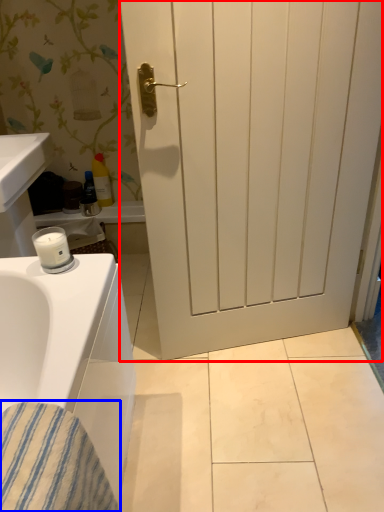
Question: Which point is further to the camera, door (highlighted by a red box) or material (highlighted by a blue box)?

Choices:
 (A) door
 (B) material

Answer: (A)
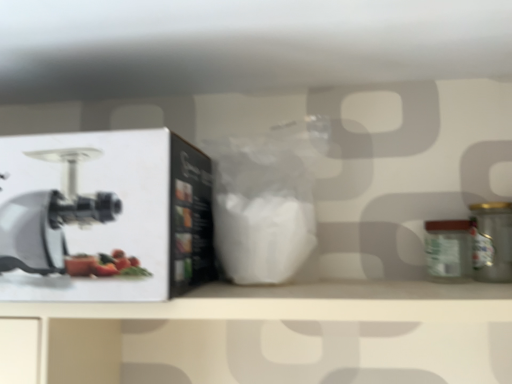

> **GIVEN TASK**: Copy out the listing above word for word, leaving out the pictures.

> **OUTPUT FOR THIS EXERCISE**:
Question: Which point is further to the camera, door (highlighted by a red box) or material (highlighted by a blue box)?

Choices:
 (A) door
 (B) material

Answer: (A)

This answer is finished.